### Description of the task
Your job is to print the listing exactly.

### Input for this task
===============

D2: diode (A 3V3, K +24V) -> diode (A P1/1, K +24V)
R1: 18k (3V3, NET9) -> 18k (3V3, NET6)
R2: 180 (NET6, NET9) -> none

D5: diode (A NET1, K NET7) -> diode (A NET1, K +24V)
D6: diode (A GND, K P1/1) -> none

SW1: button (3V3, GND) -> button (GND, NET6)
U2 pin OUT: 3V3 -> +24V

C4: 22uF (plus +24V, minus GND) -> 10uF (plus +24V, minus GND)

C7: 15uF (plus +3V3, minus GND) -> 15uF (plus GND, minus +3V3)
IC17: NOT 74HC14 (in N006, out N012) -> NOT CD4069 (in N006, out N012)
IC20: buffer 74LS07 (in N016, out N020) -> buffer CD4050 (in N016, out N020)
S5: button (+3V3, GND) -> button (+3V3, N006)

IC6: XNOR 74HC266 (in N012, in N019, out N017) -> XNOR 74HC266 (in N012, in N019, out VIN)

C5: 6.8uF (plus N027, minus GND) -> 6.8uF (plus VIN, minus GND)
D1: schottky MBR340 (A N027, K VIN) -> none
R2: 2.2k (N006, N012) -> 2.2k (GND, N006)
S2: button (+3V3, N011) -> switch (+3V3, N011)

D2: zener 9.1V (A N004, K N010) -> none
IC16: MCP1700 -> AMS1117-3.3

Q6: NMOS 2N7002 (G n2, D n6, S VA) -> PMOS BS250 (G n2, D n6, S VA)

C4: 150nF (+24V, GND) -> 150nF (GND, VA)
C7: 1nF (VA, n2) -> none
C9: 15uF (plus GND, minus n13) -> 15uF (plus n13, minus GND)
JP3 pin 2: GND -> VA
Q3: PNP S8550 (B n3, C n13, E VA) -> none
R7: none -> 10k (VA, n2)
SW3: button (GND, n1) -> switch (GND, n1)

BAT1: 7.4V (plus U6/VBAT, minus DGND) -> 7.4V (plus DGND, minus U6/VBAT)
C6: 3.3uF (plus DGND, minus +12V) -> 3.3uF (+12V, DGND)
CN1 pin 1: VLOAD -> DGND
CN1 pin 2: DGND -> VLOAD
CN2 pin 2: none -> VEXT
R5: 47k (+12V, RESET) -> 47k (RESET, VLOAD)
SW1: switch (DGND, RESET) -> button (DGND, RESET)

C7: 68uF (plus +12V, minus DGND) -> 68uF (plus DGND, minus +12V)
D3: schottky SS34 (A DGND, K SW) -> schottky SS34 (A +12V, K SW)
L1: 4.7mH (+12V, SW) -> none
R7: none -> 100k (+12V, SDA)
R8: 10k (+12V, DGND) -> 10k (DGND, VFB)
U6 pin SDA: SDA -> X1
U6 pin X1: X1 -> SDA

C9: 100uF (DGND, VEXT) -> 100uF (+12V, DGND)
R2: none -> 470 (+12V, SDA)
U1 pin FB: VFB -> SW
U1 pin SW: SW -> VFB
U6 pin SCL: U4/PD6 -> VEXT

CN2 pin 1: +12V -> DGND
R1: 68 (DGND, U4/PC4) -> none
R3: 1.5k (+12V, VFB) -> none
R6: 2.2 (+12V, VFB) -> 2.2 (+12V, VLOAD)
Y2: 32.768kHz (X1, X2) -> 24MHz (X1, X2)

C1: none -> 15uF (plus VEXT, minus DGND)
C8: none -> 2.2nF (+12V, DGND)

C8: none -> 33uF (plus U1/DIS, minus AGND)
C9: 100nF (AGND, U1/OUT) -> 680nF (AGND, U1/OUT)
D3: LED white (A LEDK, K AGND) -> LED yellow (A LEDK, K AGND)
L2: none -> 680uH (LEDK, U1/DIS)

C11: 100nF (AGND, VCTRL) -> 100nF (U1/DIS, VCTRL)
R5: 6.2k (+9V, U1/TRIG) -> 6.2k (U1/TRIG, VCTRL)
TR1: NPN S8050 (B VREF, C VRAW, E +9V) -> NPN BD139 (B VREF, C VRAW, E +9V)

===============

### Solution for this exercise
D2: diode (A 3V3, K +24V) -> diode (A P1/1, K +24V)
R1: 18k (3V3, NET9) -> 18k (3V3, NET6)
R2: 180 (NET6, NET9) -> none

D5: diode (A NET1, K NET7) -> diode (A NET1, K +24V)
D6: diode (A GND, K P1/1) -> none

SW1: button (3V3, GND) -> button (GND, NET6)
U2 pin OUT: 3V3 -> +24V

C4: 22uF (plus +24V, minus GND) -> 10uF (plus +24V, minus GND)

C7: 15uF (plus +3V3, minus GND) -> 15uF (plus GND, minus +3V3)
IC17: NOT 74HC14 (in N006, out N012) -> NOT CD4069 (in N006, out N012)
IC20: buffer 74LS07 (in N016, out N020) -> buffer CD4050 (in N016, out N020)
S5: button (+3V3, GND) -> button (+3V3, N006)

IC6: XNOR 74HC266 (in N012, in N019, out N017) -> XNOR 74HC266 (in N012, in N019, out VIN)

C5: 6.8uF (plus N027, minus GND) -> 6.8uF (plus VIN, minus GND)
D1: schottky MBR340 (A N027, K VIN) -> none
R2: 2.2k (N006, N012) -> 2.2k (GND, N006)
S2: button (+3V3, N011) -> switch (+3V3, N011)

D2: zener 9.1V (A N004, K N010) -> none
IC16: MCP1700 -> AMS1117-3.3

Q6: NMOS 2N7002 (G n2, D n6, S VA) -> PMOS BS250 (G n2, D n6, S VA)

C4: 150nF (+24V, GND) -> 150nF (GND, VA)
C7: 1nF (VA, n2) -> none
C9: 15uF (plus GND, minus n13) -> 15uF (plus n13, minus GND)
JP3 pin 2: GND -> VA
Q3: PNP S8550 (B n3, C n13, E VA) -> none
R7: none -> 10k (VA, n2)
SW3: button (GND, n1) -> switch (GND, n1)

BAT1: 7.4V (plus U6/VBAT, minus DGND) -> 7.4V (plus DGND, minus U6/VBAT)
C6: 3.3uF (plus DGND, minus +12V) -> 3.3uF (+12V, DGND)
CN1 pin 1: VLOAD -> DGND
CN1 pin 2: DGND -> VLOAD
CN2 pin 2: none -> VEXT
R5: 47k (+12V, RESET) -> 47k (RESET, VLOAD)
SW1: switch (DGND, RESET) -> button (DGND, RESET)

C7: 68uF (plus +12V, minus DGND) -> 68uF (plus DGND, minus +12V)
D3: schottky SS34 (A DGND, K SW) -> schottky SS34 (A +12V, K SW)
L1: 4.7mH (+12V, SW) -> none
R7: none -> 100k (+12V, SDA)
R8: 10k (+12V, DGND) -> 10k (DGND, VFB)
U6 pin SDA: SDA -> X1
U6 pin X1: X1 -> SDA

C9: 100uF (DGND, VEXT) -> 100uF (+12V, DGND)
R2: none -> 470 (+12V, SDA)
U1 pin FB: VFB -> SW
U1 pin SW: SW -> VFB
U6 pin SCL: U4/PD6 -> VEXT

CN2 pin 1: +12V -> DGND
R1: 68 (DGND, U4/PC4) -> none
R3: 1.5k (+12V, VFB) -> none
R6: 2.2 (+12V, VFB) -> 2.2 (+12V, VLOAD)
Y2: 32.768kHz (X1, X2) -> 24MHz (X1, X2)

C1: none -> 15uF (plus VEXT, minus DGND)
C8: none -> 2.2nF (+12V, DGND)

C8: none -> 33uF (plus U1/DIS, minus AGND)
C9: 100nF (AGND, U1/OUT) -> 680nF (AGND, U1/OUT)
D3: LED white (A LEDK, K AGND) -> LED yellow (A LEDK, K AGND)
L2: none -> 680uH (LEDK, U1/DIS)

C11: 100nF (AGND, VCTRL) -> 100nF (U1/DIS, VCTRL)
R5: 6.2k (+9V, U1/TRIG) -> 6.2k (U1/TRIG, VCTRL)
TR1: NPN S8050 (B VREF, C VRAW, E +9V) -> NPN BD139 (B VREF, C VRAW, E +9V)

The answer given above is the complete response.